Record excerpts section start
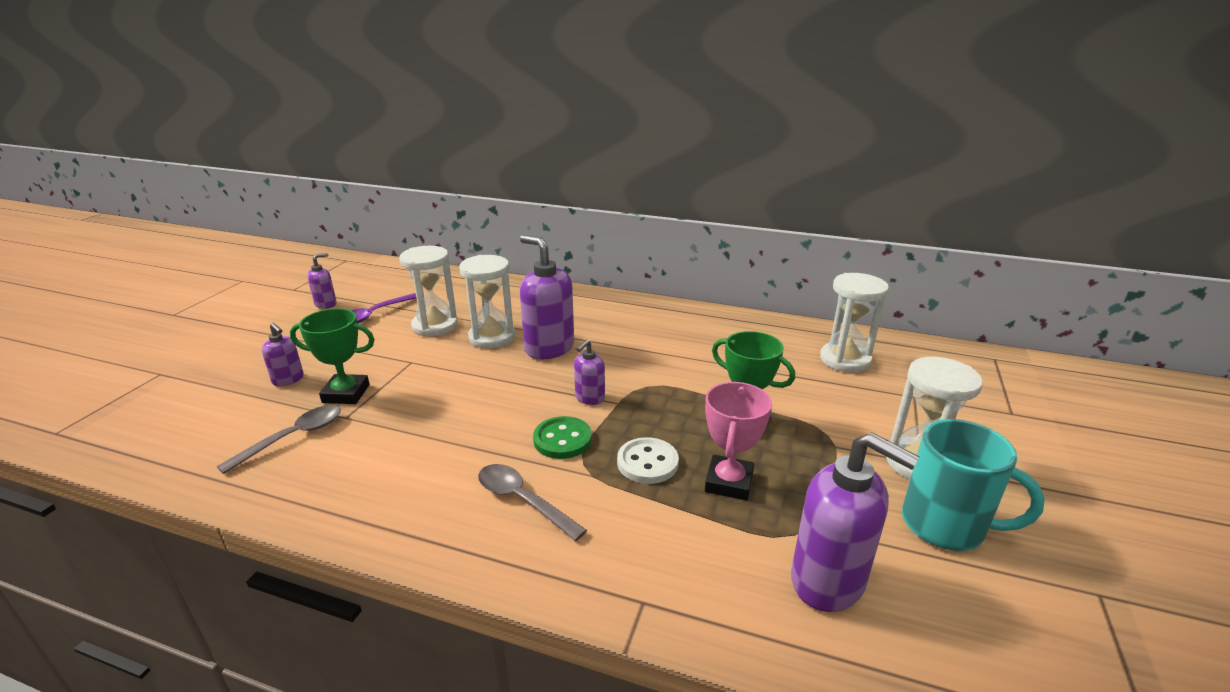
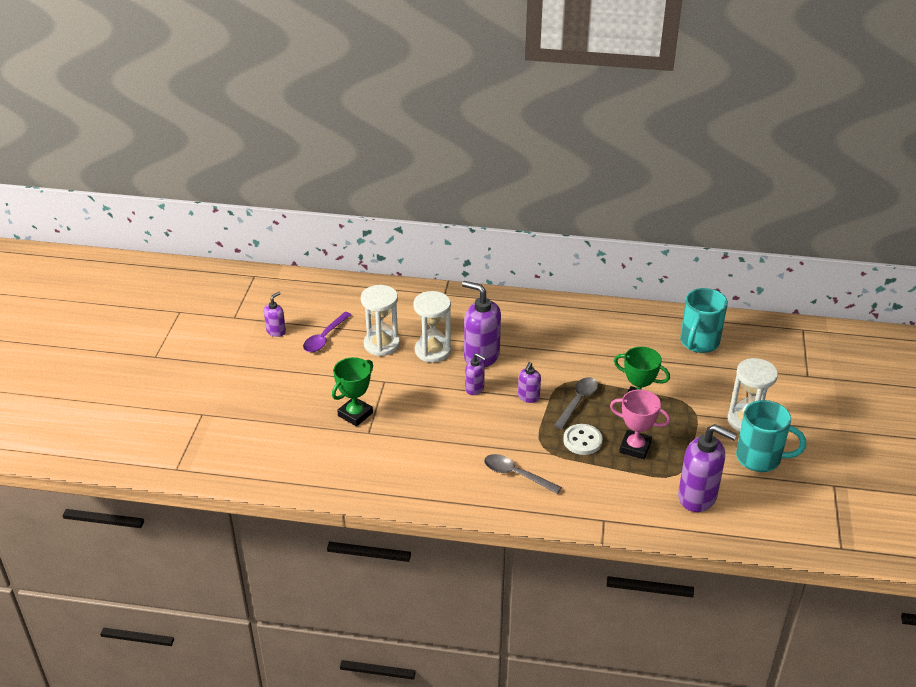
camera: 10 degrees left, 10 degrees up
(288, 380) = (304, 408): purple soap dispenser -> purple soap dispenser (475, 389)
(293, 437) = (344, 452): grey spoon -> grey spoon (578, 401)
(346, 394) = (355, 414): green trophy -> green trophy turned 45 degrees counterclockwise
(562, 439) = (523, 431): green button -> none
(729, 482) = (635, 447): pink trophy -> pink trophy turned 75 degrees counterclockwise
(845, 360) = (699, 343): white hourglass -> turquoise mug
Record excerpts section end
Record excerpts section start
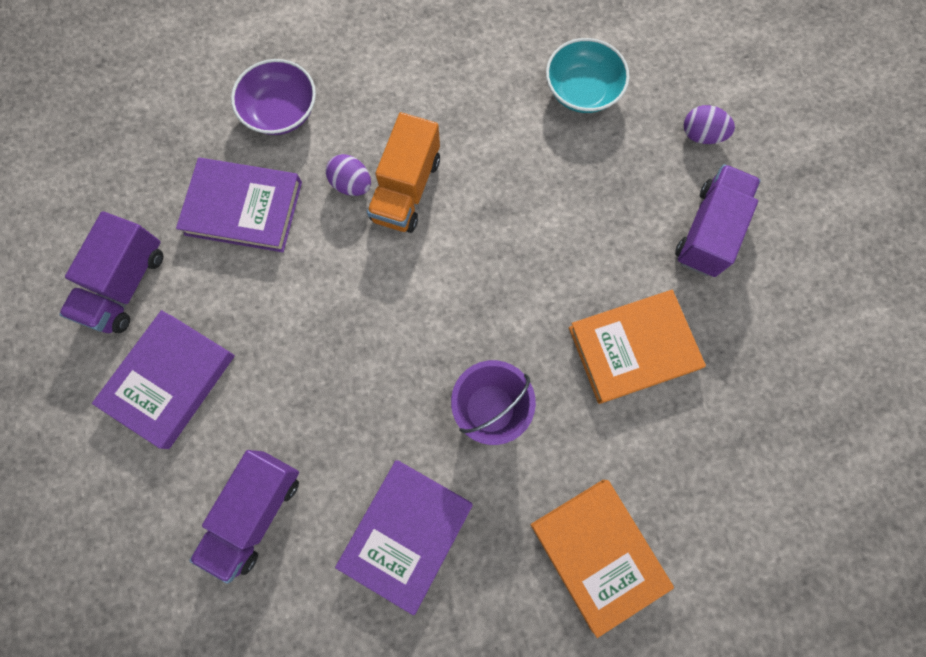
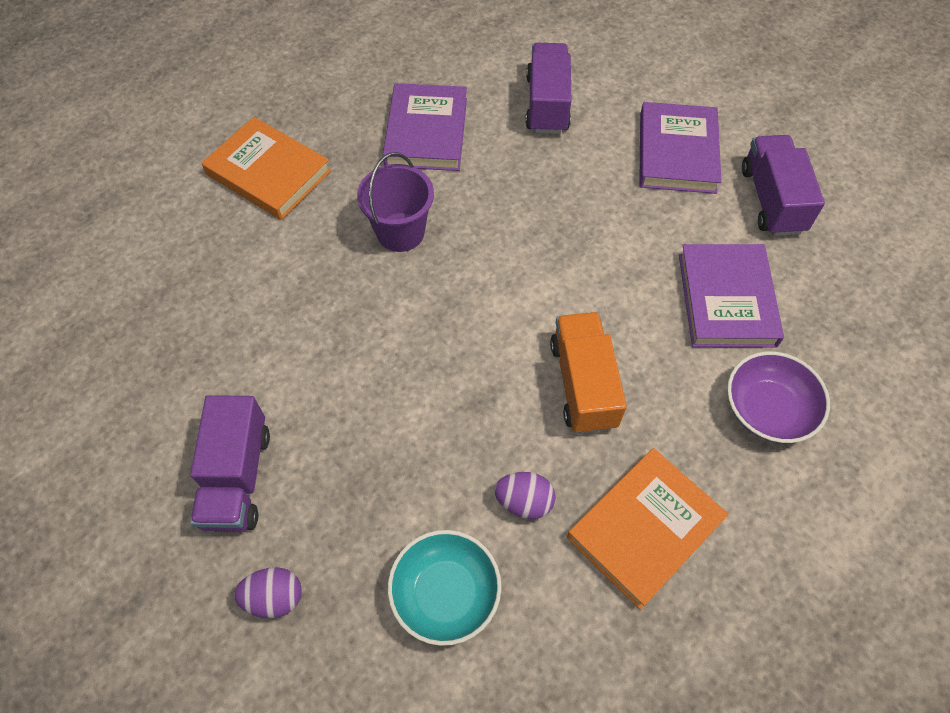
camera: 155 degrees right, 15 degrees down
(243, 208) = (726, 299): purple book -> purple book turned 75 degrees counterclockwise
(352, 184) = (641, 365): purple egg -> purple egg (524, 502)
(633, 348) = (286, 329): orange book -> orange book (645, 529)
Record excerpts section end
§ Task instructions
Note each line of the material holding "trophy" and copy it out.

§ Answer space
(346, 394) = (355, 414): green trophy -> green trophy turned 45 degrees counterclockwise
(729, 482) = (635, 447): pink trophy -> pink trophy turned 75 degrees counterclockwise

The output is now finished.